What the exercise asks:
Below are lines of data, and only some are wanted. Please repeat exactly those from the line that has "grey hat: 8 -> 5" through the line that has "yellow brush: 5 -> 1".

(Dataset excerpts)
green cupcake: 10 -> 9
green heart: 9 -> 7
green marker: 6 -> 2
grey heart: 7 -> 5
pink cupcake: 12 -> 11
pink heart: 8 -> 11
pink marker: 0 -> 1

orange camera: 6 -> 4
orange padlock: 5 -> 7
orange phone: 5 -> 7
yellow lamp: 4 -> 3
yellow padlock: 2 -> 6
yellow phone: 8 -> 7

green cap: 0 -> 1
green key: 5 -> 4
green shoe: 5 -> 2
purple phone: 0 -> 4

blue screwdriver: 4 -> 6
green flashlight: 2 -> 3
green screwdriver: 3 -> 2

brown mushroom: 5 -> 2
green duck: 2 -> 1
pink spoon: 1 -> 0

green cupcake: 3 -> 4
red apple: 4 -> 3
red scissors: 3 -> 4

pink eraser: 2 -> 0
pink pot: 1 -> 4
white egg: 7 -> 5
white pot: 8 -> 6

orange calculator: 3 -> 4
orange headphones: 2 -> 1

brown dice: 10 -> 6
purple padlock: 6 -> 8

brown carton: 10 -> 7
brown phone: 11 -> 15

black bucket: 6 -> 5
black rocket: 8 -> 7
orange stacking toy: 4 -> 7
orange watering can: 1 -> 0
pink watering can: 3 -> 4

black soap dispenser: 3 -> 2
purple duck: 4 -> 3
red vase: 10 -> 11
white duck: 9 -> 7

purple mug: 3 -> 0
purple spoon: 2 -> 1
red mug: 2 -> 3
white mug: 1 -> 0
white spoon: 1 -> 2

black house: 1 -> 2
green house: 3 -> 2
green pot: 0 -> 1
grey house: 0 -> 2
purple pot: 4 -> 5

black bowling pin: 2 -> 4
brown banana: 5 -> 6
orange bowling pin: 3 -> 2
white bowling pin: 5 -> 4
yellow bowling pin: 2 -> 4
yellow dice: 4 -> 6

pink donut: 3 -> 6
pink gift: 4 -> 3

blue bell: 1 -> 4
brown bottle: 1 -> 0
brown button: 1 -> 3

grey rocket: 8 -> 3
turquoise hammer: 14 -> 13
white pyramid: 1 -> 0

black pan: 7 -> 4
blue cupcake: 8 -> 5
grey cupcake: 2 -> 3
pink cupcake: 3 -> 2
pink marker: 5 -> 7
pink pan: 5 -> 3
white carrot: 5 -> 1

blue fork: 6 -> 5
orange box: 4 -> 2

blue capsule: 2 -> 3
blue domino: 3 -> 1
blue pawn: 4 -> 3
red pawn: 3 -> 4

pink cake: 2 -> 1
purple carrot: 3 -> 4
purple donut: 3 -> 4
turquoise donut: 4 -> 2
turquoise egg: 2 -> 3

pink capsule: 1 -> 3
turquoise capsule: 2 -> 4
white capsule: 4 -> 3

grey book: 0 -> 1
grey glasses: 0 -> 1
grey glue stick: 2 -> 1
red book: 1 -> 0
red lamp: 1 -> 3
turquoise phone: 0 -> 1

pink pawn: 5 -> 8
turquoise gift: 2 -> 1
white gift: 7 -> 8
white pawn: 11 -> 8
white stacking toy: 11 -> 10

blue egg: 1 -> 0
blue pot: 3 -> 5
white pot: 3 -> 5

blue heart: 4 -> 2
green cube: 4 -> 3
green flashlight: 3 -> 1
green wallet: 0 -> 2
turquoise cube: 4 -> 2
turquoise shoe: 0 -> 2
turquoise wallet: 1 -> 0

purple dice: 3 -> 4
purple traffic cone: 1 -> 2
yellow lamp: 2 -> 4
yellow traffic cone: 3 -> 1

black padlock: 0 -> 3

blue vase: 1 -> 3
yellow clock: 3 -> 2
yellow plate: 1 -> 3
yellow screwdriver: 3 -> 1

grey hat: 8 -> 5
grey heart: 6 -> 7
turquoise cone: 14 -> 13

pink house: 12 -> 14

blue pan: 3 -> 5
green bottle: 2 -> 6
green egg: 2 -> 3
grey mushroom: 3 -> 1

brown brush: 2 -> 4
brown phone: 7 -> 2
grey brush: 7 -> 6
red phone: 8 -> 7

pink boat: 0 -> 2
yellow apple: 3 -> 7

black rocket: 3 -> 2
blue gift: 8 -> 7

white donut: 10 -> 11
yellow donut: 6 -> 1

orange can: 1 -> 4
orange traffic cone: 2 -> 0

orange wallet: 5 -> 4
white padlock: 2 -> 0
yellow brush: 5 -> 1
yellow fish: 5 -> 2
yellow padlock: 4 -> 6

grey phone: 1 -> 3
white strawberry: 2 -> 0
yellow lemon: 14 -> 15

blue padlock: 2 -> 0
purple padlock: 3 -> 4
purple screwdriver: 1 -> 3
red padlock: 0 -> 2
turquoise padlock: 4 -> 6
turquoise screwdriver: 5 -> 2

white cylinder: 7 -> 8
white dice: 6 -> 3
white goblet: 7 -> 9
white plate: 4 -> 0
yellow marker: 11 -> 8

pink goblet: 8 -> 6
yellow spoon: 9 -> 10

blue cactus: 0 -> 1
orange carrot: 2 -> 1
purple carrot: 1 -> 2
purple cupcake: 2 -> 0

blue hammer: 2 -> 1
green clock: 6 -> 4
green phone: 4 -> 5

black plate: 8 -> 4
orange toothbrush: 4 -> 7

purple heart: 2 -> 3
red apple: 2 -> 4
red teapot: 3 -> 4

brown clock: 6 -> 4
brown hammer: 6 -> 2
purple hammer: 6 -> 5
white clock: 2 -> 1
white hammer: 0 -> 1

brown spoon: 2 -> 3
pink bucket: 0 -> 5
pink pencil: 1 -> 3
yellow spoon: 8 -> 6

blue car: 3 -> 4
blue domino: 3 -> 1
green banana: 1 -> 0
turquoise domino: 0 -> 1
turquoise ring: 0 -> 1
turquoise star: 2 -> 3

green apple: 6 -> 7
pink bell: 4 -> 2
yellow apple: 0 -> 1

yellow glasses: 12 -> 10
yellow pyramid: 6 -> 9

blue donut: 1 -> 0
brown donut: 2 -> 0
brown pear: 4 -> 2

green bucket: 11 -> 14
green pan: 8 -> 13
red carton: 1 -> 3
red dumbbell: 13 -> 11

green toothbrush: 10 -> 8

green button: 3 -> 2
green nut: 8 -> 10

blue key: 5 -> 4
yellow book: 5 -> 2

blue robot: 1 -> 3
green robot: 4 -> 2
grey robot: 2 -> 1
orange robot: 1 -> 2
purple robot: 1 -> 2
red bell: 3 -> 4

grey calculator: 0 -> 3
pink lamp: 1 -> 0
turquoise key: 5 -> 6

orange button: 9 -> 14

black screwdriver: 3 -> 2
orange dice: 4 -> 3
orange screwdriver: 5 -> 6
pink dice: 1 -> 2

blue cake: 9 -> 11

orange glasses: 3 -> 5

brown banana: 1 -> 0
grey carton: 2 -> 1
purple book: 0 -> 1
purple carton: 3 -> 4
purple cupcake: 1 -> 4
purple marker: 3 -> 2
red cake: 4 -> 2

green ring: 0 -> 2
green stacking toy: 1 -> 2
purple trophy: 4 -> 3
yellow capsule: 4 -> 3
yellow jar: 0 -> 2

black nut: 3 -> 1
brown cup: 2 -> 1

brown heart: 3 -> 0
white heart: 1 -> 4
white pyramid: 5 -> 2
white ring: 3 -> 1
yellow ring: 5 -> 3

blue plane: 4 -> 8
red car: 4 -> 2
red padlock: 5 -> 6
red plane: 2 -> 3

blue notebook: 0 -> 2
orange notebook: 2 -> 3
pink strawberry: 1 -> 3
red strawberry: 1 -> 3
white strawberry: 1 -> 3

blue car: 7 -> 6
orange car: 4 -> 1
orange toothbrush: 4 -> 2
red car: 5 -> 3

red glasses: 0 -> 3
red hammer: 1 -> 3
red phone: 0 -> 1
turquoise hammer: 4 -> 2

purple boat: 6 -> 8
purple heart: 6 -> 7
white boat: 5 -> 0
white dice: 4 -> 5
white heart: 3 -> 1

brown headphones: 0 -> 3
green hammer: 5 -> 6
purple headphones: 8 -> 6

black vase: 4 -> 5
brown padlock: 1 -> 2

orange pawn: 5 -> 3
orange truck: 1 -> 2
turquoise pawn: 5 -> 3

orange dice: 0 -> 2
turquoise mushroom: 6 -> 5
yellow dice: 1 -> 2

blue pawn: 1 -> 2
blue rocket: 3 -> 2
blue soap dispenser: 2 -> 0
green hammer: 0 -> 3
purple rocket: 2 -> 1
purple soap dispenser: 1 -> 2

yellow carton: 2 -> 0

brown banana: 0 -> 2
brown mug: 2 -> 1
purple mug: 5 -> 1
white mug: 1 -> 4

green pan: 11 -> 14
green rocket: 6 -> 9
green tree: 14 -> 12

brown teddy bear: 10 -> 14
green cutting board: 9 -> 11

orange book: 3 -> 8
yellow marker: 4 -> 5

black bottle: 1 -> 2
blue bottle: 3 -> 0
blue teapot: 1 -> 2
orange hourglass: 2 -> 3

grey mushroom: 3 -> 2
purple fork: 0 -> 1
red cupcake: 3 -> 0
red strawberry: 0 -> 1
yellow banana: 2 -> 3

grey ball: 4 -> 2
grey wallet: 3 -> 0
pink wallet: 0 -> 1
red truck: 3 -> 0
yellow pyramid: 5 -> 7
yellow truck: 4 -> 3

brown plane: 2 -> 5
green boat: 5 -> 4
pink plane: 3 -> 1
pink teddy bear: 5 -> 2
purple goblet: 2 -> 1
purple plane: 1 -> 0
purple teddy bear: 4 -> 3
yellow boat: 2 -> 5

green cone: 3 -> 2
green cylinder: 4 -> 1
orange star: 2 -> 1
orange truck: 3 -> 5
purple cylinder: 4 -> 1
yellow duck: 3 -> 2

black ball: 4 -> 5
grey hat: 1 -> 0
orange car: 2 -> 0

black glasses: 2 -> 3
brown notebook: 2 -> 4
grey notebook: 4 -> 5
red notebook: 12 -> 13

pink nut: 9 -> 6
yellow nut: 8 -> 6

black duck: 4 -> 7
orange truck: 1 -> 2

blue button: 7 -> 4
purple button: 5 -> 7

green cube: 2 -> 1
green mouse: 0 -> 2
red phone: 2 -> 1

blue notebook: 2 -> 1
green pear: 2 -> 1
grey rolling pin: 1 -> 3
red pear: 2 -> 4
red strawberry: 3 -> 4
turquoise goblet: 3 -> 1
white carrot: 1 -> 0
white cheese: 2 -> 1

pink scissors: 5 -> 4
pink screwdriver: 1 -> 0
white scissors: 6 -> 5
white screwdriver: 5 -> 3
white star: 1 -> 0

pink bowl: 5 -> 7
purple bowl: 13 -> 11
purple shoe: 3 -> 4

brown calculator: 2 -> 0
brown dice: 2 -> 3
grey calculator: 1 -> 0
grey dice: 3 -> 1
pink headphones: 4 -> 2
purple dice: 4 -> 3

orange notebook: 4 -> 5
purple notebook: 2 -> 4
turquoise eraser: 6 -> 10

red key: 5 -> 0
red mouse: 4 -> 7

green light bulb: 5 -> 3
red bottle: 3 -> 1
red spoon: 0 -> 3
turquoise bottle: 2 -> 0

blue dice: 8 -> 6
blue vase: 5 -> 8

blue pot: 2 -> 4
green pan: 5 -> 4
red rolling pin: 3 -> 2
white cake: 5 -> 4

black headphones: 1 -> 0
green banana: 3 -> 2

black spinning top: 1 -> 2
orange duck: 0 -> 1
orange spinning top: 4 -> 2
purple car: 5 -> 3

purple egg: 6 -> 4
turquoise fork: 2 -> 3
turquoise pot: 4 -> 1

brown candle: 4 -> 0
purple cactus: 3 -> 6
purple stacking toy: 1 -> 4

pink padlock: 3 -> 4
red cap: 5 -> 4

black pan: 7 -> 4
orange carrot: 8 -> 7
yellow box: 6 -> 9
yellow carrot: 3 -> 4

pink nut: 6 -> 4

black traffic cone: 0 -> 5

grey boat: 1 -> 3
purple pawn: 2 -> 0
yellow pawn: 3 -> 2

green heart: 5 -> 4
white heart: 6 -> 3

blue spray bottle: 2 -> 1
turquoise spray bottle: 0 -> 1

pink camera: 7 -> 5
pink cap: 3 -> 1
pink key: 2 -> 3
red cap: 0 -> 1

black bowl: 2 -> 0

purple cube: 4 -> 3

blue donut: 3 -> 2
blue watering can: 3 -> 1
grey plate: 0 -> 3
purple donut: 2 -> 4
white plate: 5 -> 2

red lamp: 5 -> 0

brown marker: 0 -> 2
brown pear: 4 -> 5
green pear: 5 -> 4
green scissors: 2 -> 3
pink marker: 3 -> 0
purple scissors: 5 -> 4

Exercise result:
grey hat: 8 -> 5
grey heart: 6 -> 7
turquoise cone: 14 -> 13

pink house: 12 -> 14

blue pan: 3 -> 5
green bottle: 2 -> 6
green egg: 2 -> 3
grey mushroom: 3 -> 1

brown brush: 2 -> 4
brown phone: 7 -> 2
grey brush: 7 -> 6
red phone: 8 -> 7

pink boat: 0 -> 2
yellow apple: 3 -> 7

black rocket: 3 -> 2
blue gift: 8 -> 7

white donut: 10 -> 11
yellow donut: 6 -> 1

orange can: 1 -> 4
orange traffic cone: 2 -> 0

orange wallet: 5 -> 4
white padlock: 2 -> 0
yellow brush: 5 -> 1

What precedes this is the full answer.